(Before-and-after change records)
╭──

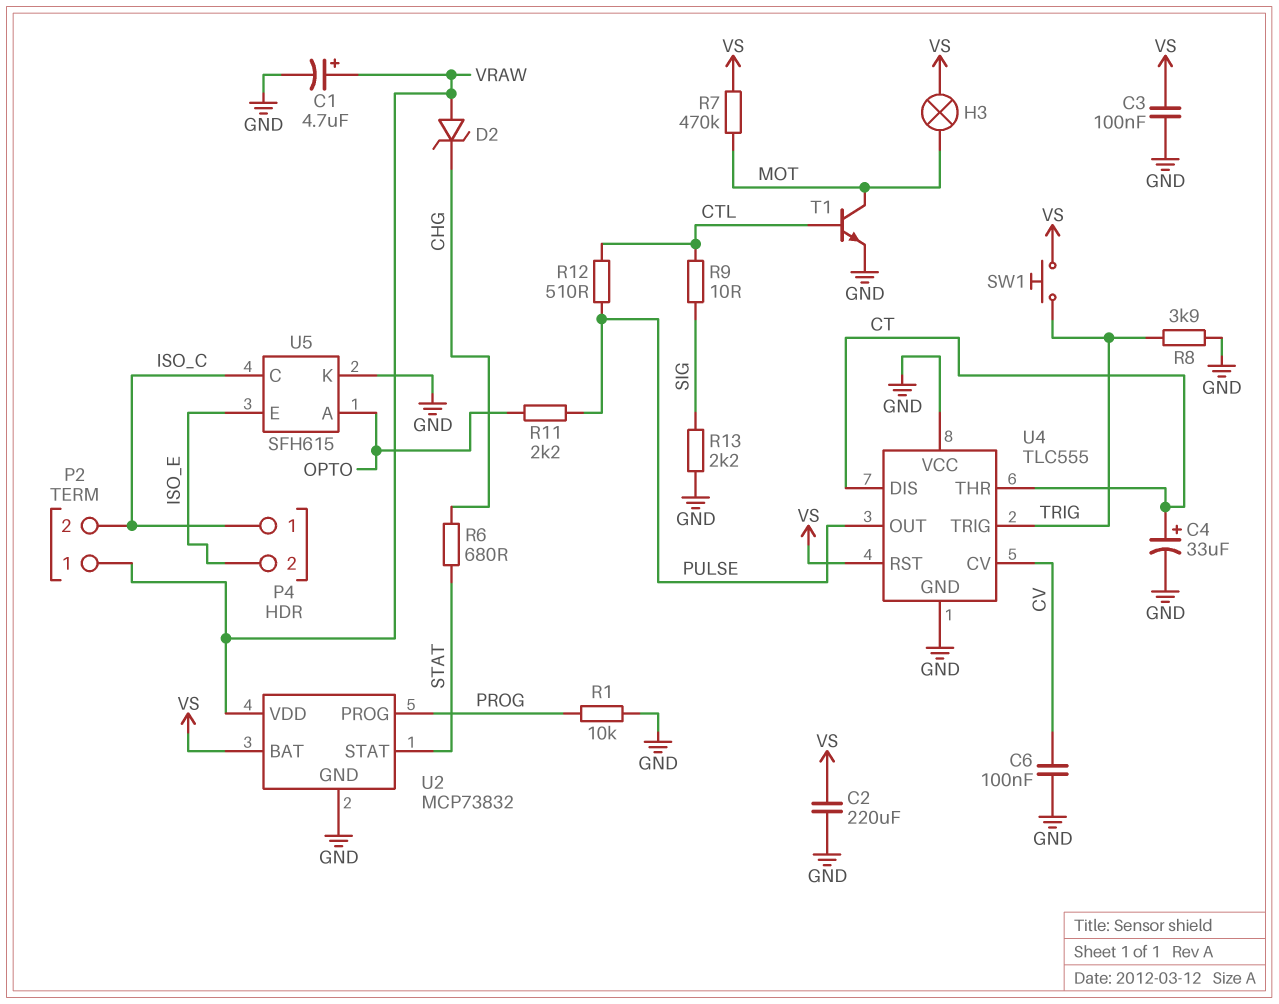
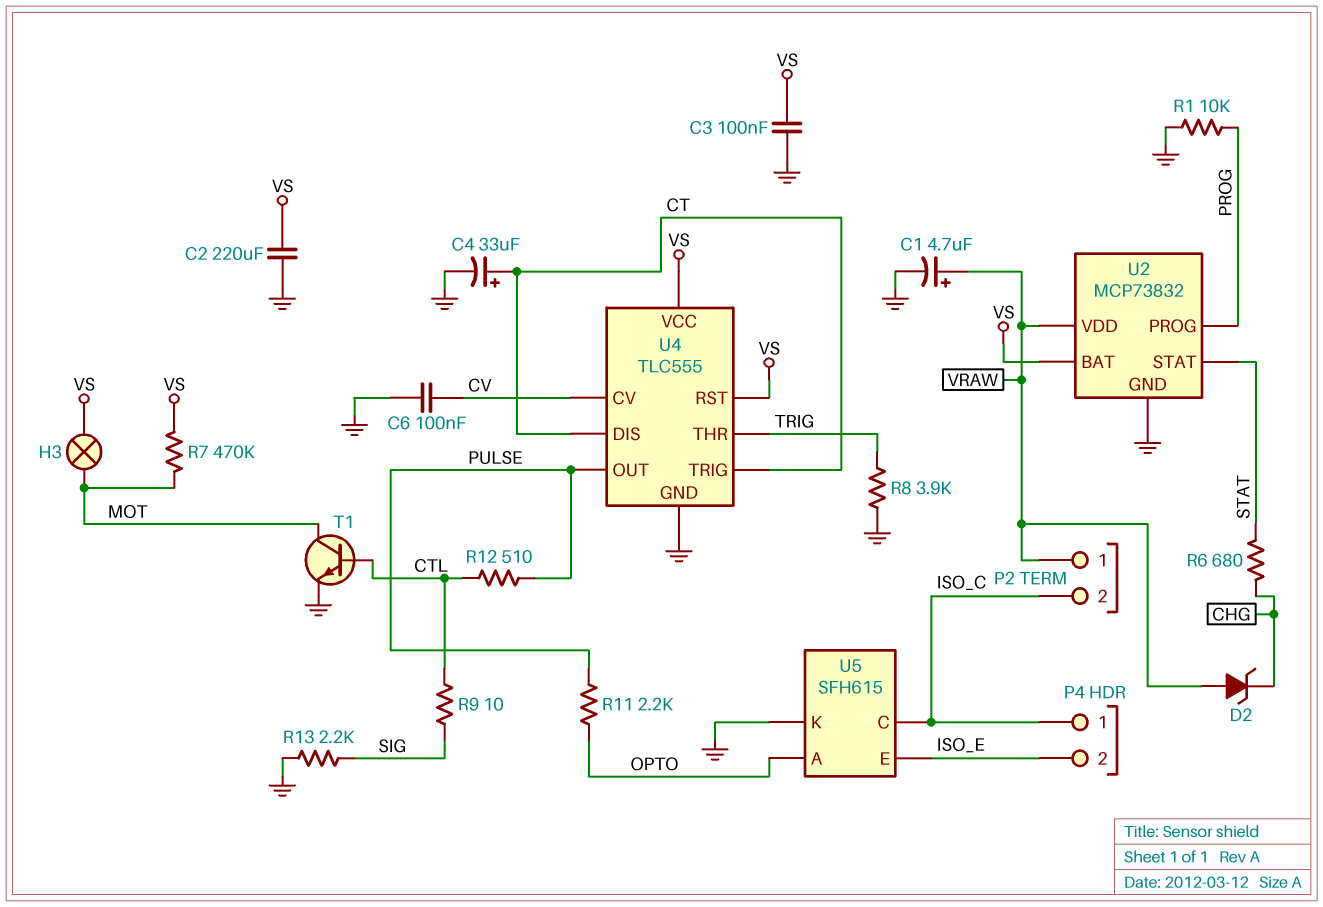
SW1: button (TRIG, VS) -> none
U4 pin THR: CT -> TRIG
U4 pin TRIG: TRIG -> CT
U4 pin VCC: GND -> VS

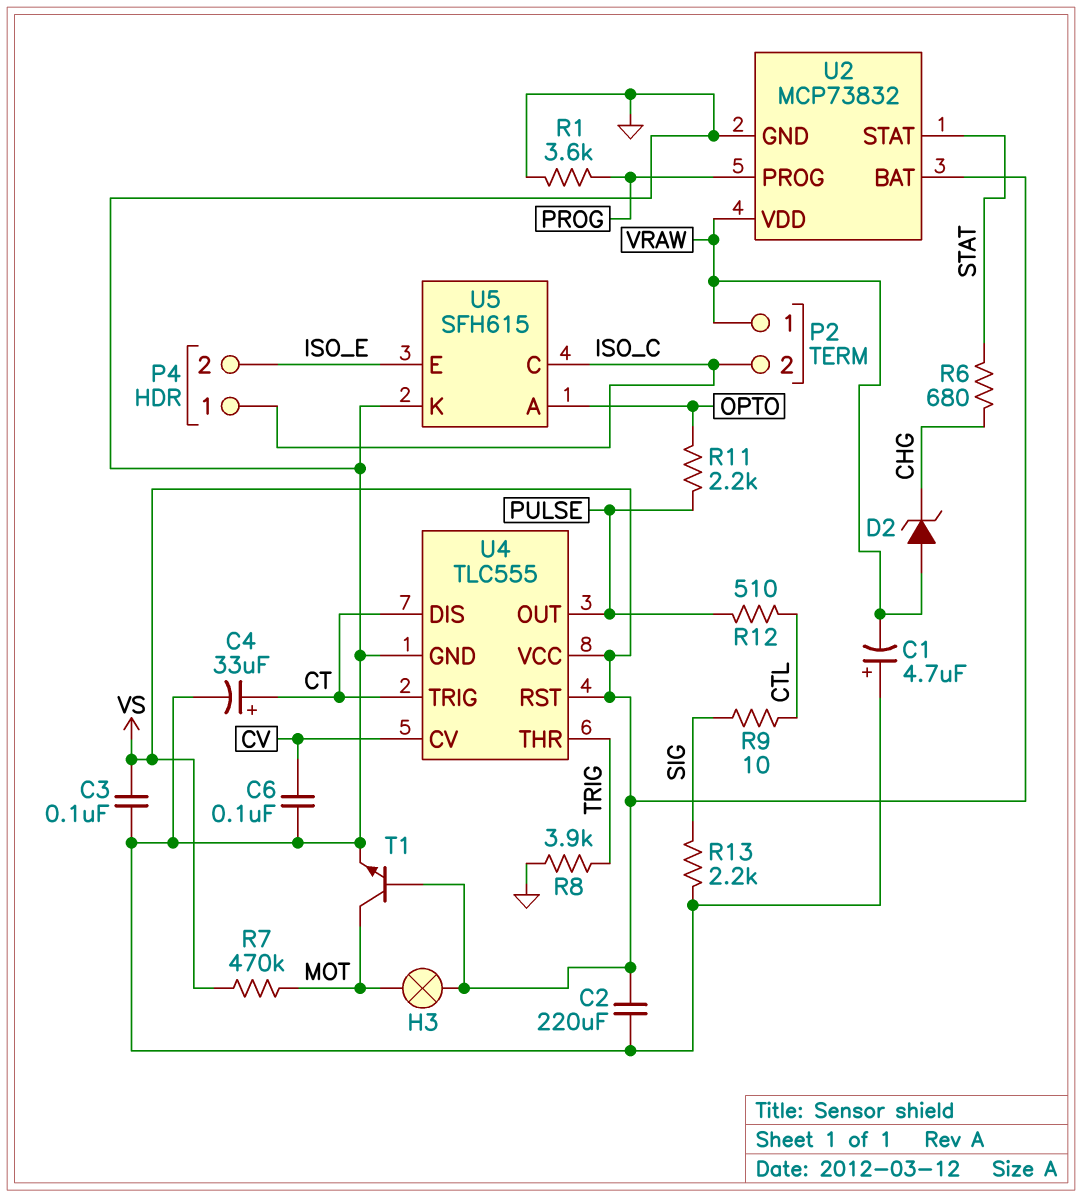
C1: 4.7uF (plus VRAW, minus GND) -> 4.7uF (plus GND, minus VRAW)
R1: 10k (GND, PROG) -> 3.6k (GND, PROG)
T1: NPN (B CTL, C MOT, E GND) -> NPN (B VS, C MOT, E GND)

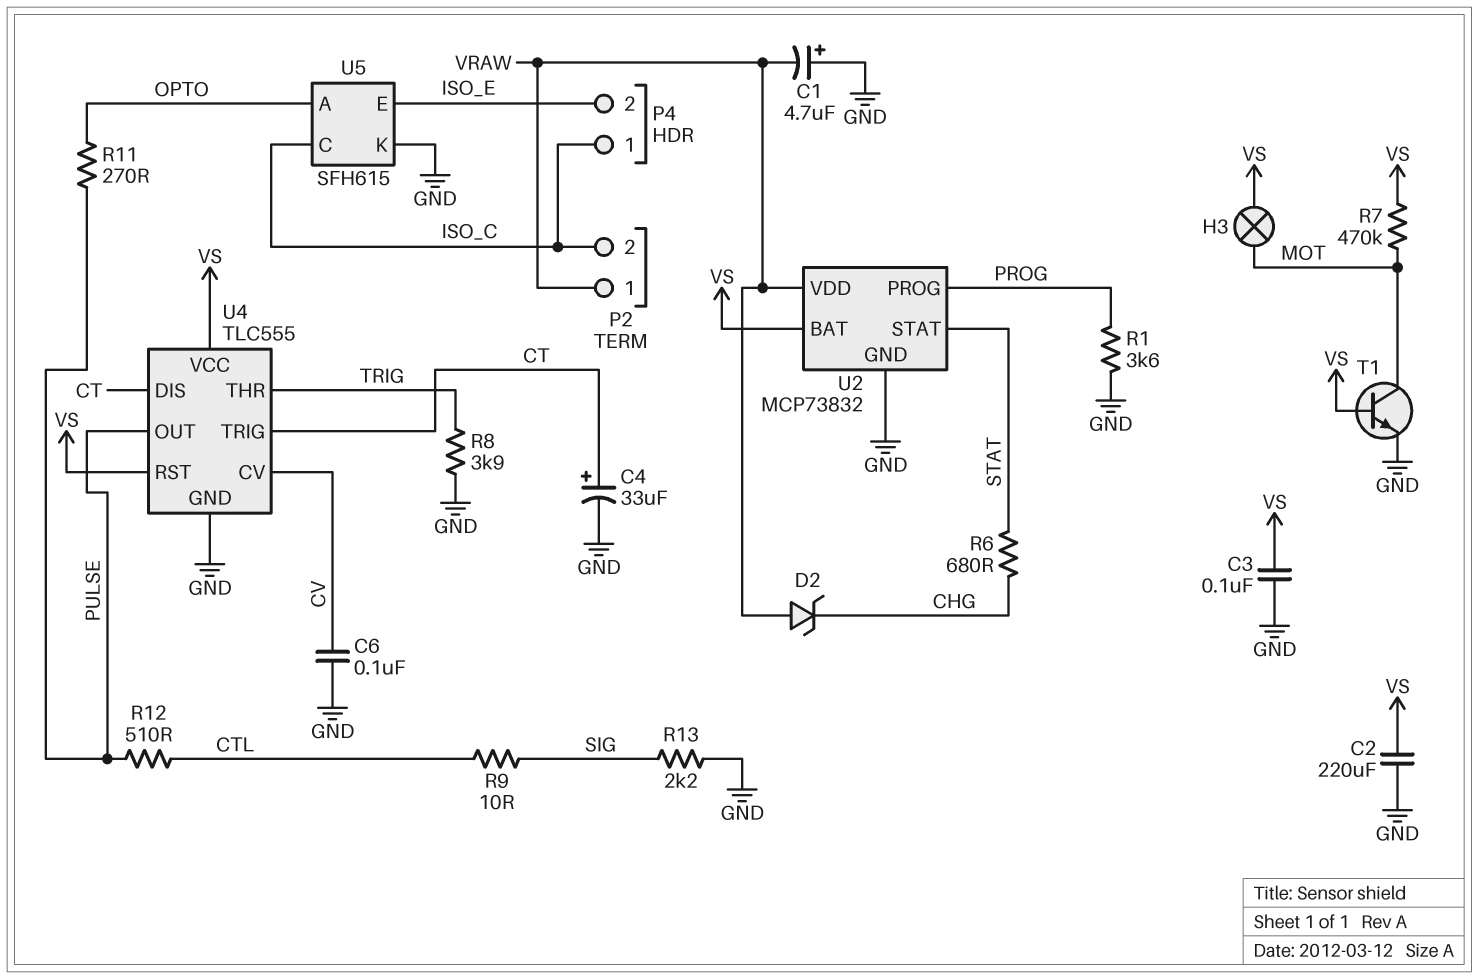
R11: 2.2k (OPTO, PULSE) -> 270 (OPTO, PULSE)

╰──

** Problem **
Every line above that includes the word "TRIG" should be listed.

** Answer below **
SW1: button (TRIG, VS) -> none
U4 pin THR: CT -> TRIG
U4 pin TRIG: TRIG -> CT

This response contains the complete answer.